* _Material shown_

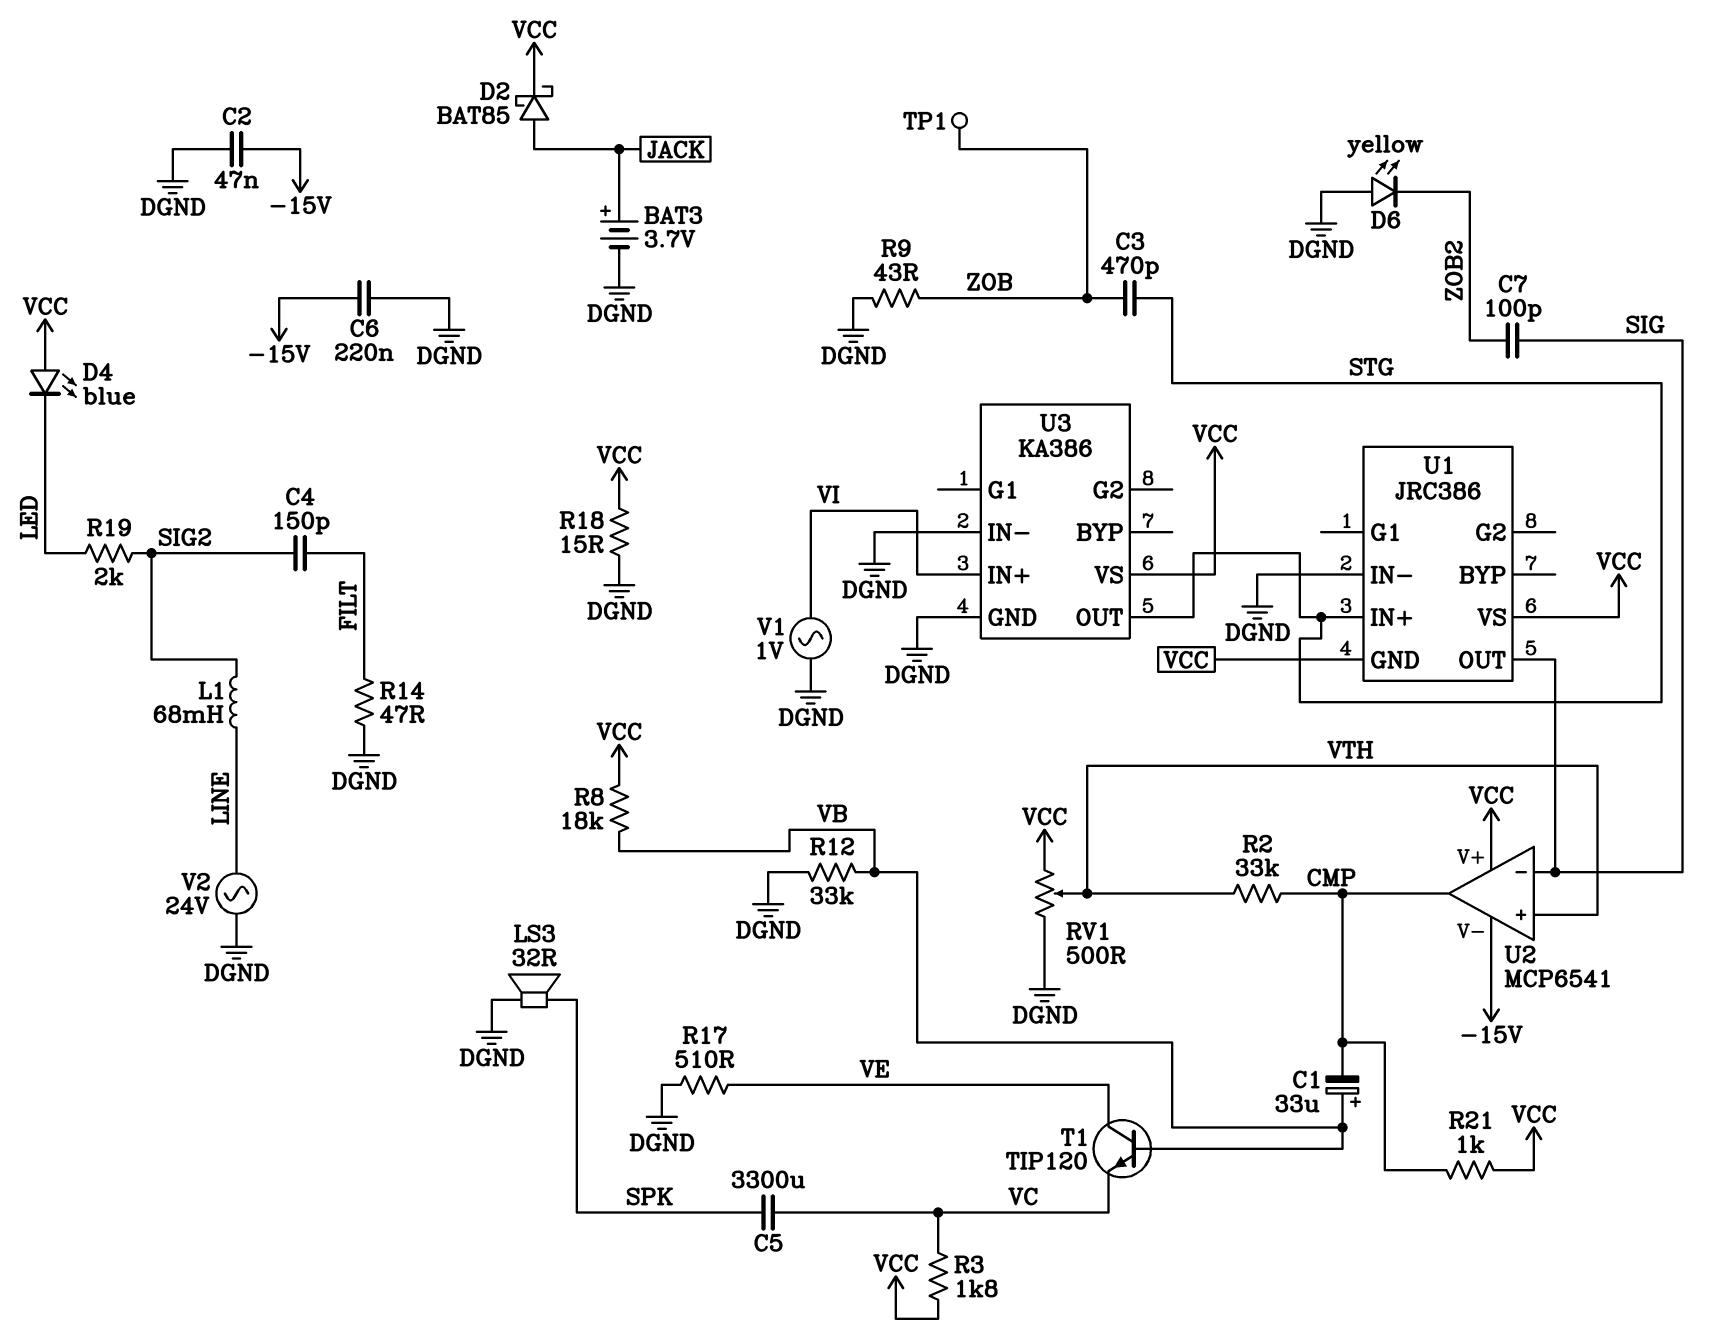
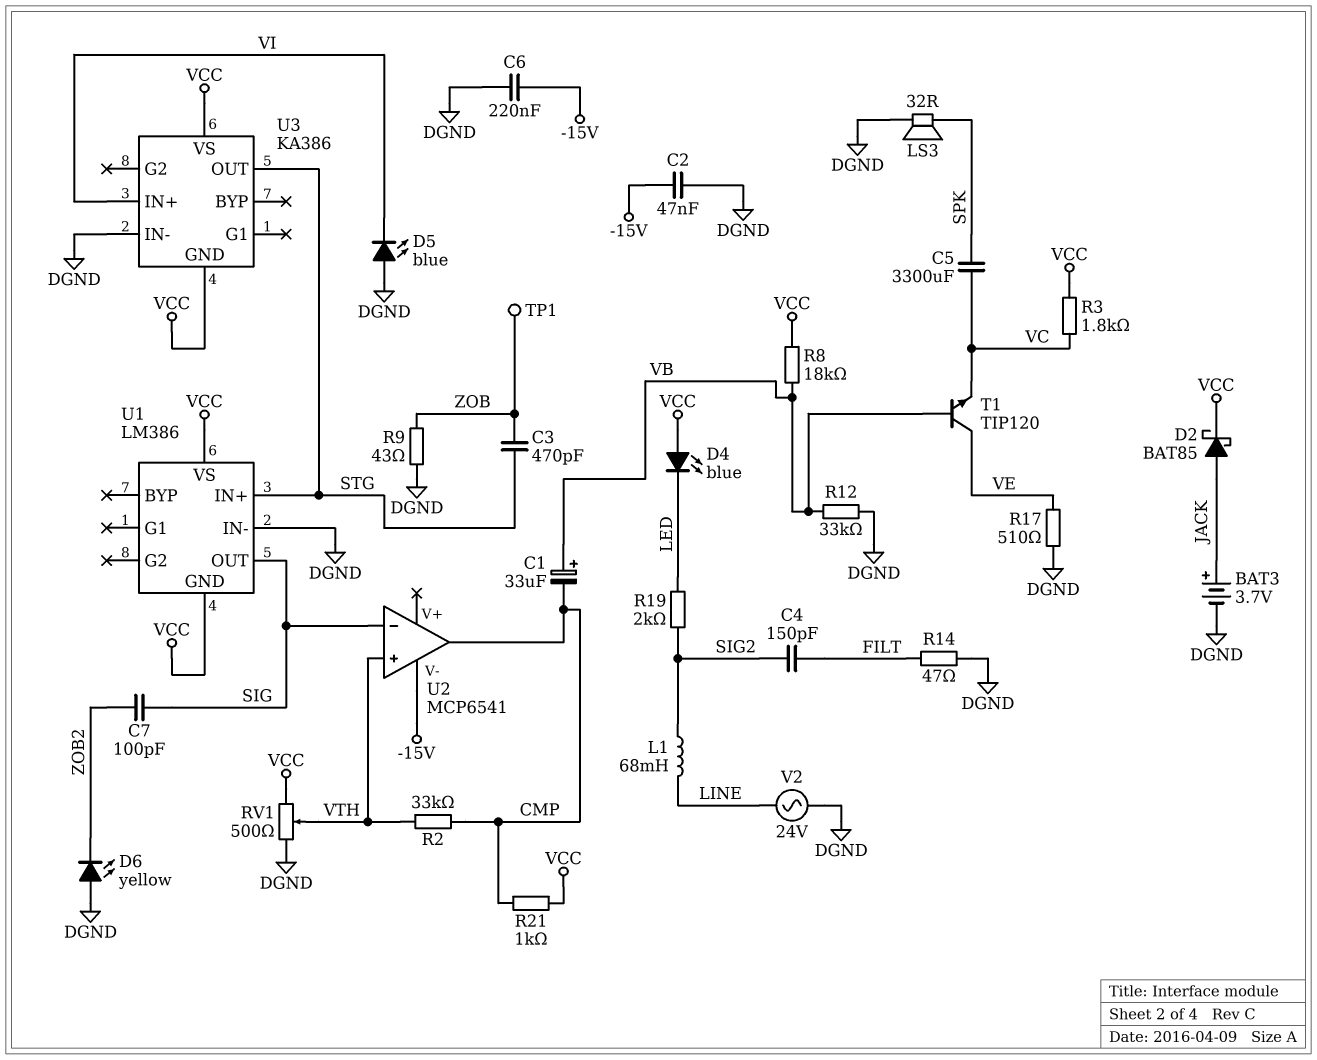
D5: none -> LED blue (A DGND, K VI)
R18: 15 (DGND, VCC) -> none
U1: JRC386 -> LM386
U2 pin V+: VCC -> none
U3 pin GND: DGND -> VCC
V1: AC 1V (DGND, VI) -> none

...

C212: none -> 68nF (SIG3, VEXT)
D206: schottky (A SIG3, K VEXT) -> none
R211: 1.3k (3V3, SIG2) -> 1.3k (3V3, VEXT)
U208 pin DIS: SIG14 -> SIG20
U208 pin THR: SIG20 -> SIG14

* _What you will do_
From the listing above, output exactly the run of lines that starts with the line containing "D5: none -> LED blue (A DGND, K VI)" and ends with the line containing "V1: AC 1V (DGND, VI) -> none".

* _Task answer_
D5: none -> LED blue (A DGND, K VI)
R18: 15 (DGND, VCC) -> none
U1: JRC386 -> LM386
U2 pin V+: VCC -> none
U3 pin GND: DGND -> VCC
V1: AC 1V (DGND, VI) -> none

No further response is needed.